__Data shown__:

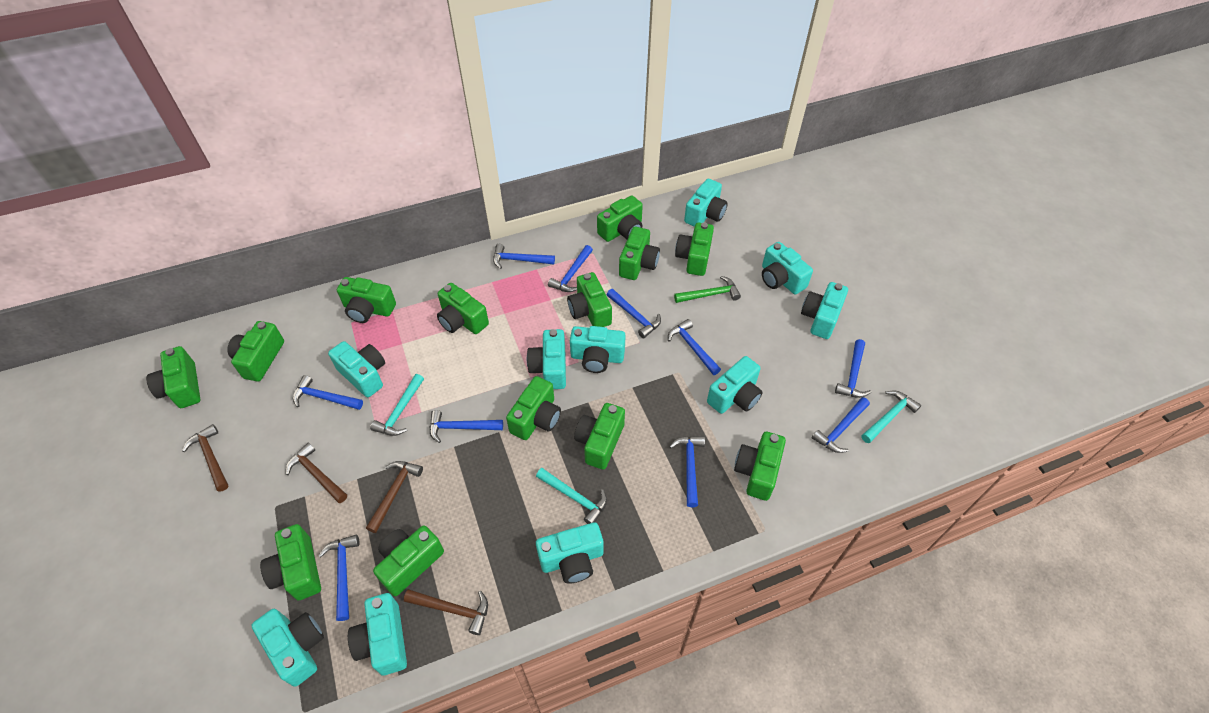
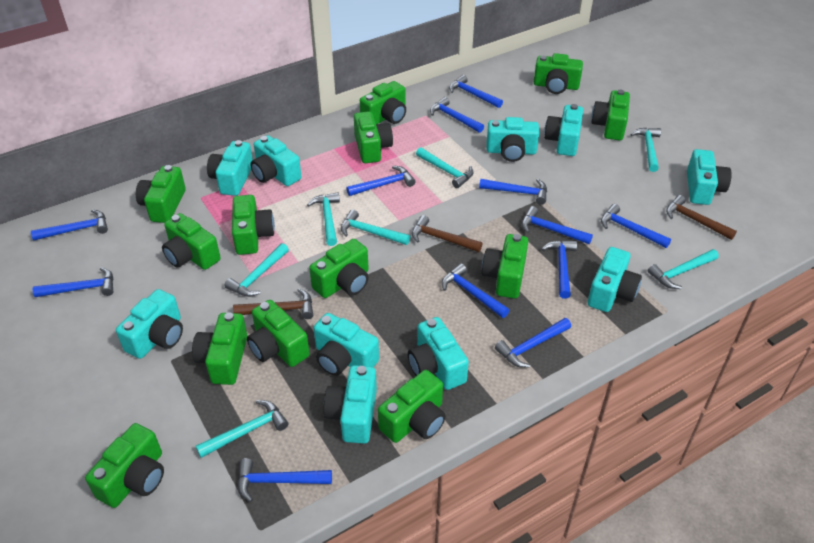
blue hammer: 10 -> 12
brown hammer: 4 -> 3
green hammer: 1 -> 0
turquoise hammer: 3 -> 7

__Your assignment__:
Extract exactly the lines between the line containing "brown hammer: 4 -> 3" and the end of the data, including both.

__Exercise result__:
brown hammer: 4 -> 3
green hammer: 1 -> 0
turquoise hammer: 3 -> 7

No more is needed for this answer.